Your task is to find every line in the records that holds the string "blue" and copy it.

____________________

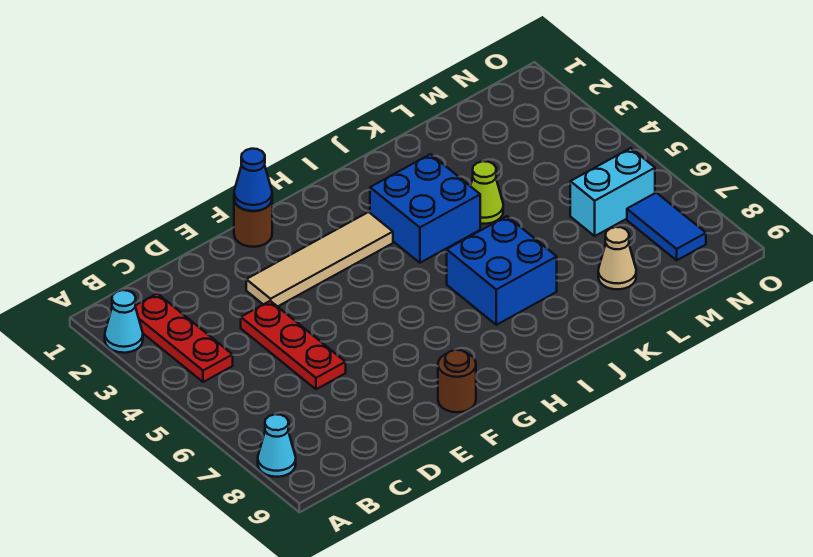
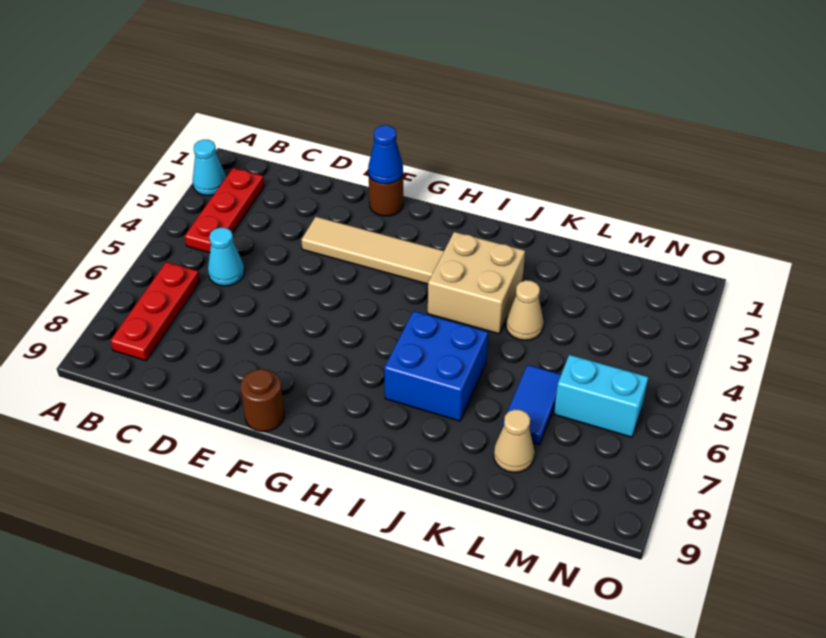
cyan cone A8 level 1 -> cyan cone C5 level 1
red plate D4:D6 level 1 -> red plate B6:B8 level 1
blue brick I3:J4 level 1 -> tan brick I3:J4 level 1
lime cone K4 level 1 -> tan cone K4 level 1
blue tile N7:N8 level 1 -> blue tile L6:L7 level 1

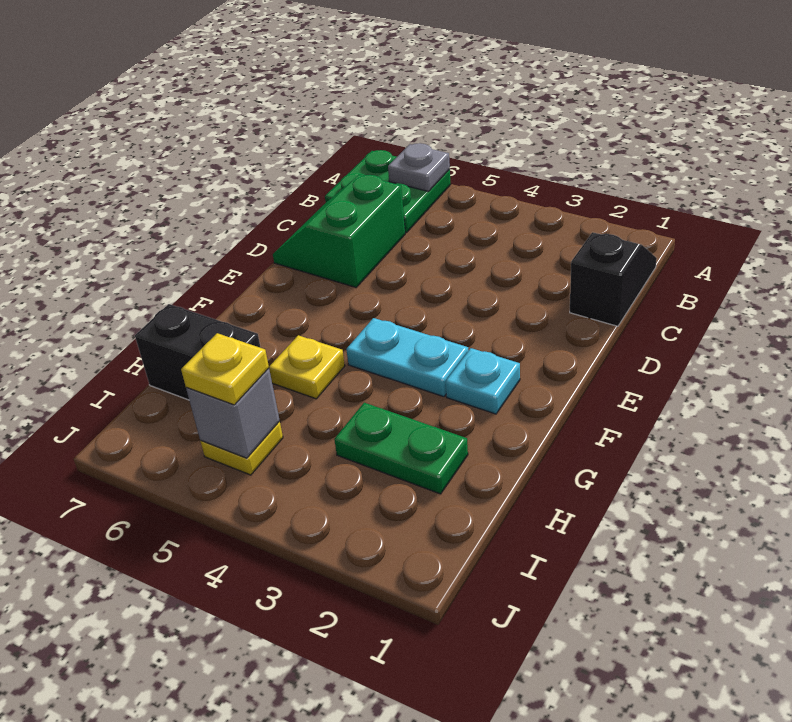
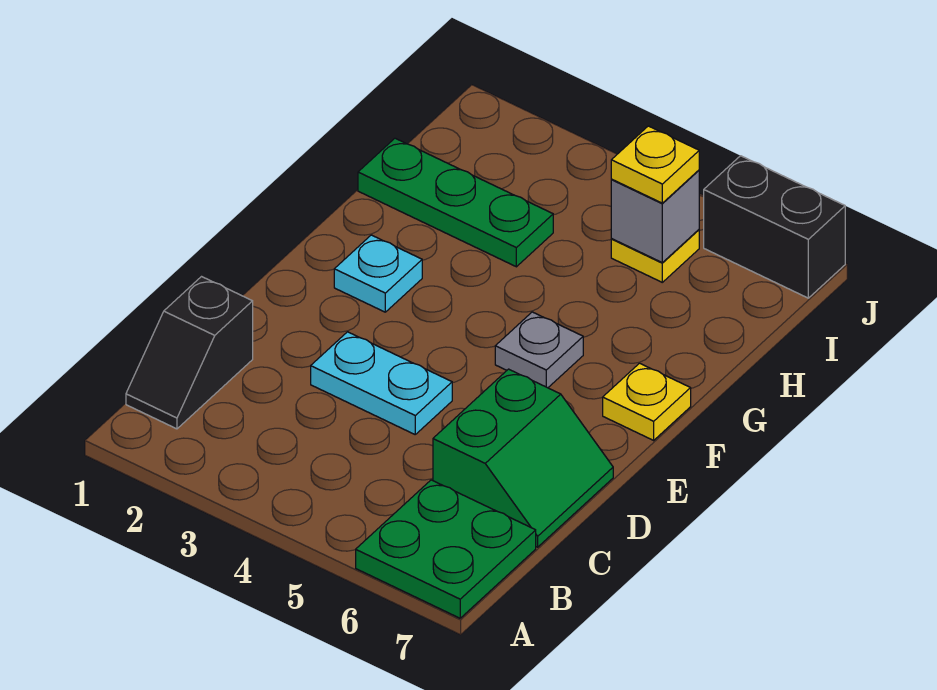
grey plate A6 level 2 -> grey plate F5 level 1
cyan plate F3:F4 level 1 -> cyan plate D3:D4 level 1
yellow plate G5 level 1 -> yellow plate F7 level 1
green plate H2:H3 level 1 -> green plate H1:H3 level 1
black brick H6:H7 level 1 -> black brick J6:J7 level 1

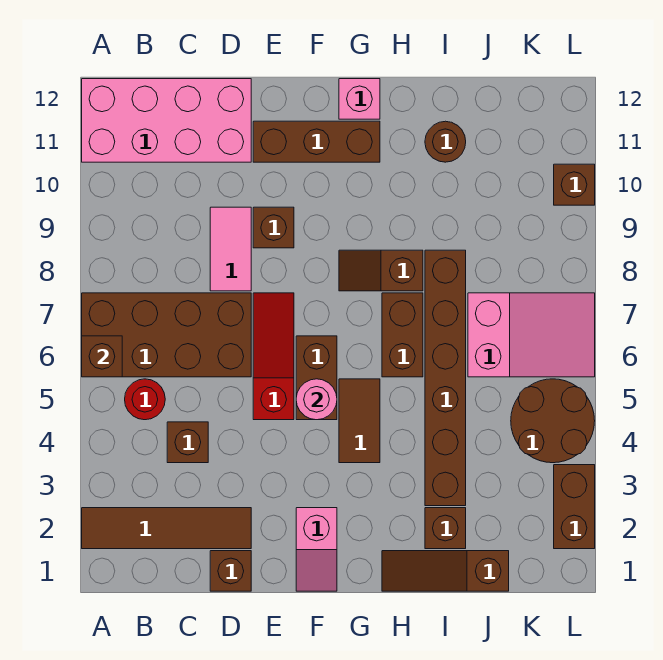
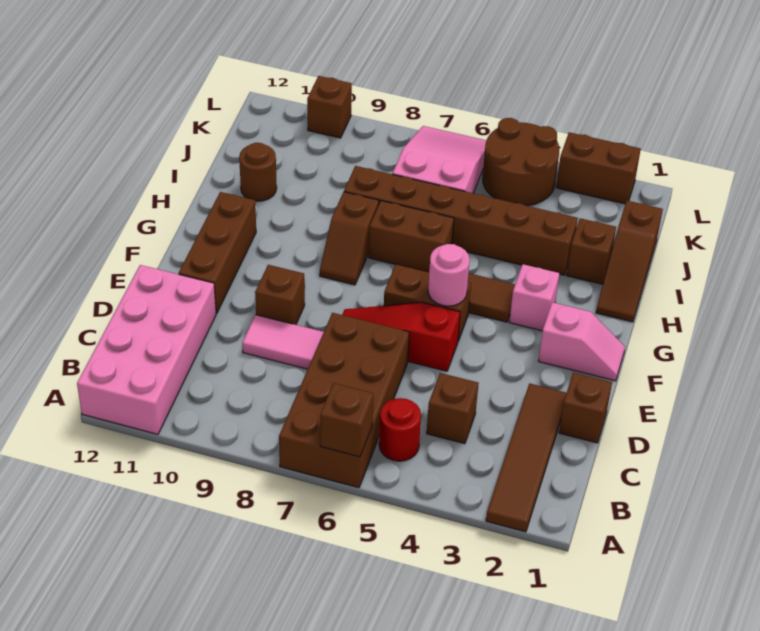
pink brick G12 level 1 -> pink brick G3 level 1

____________________

#### Task response
blue brick I3:J4 level 1 -> tan brick I3:J4 level 1
blue tile N7:N8 level 1 -> blue tile L6:L7 level 1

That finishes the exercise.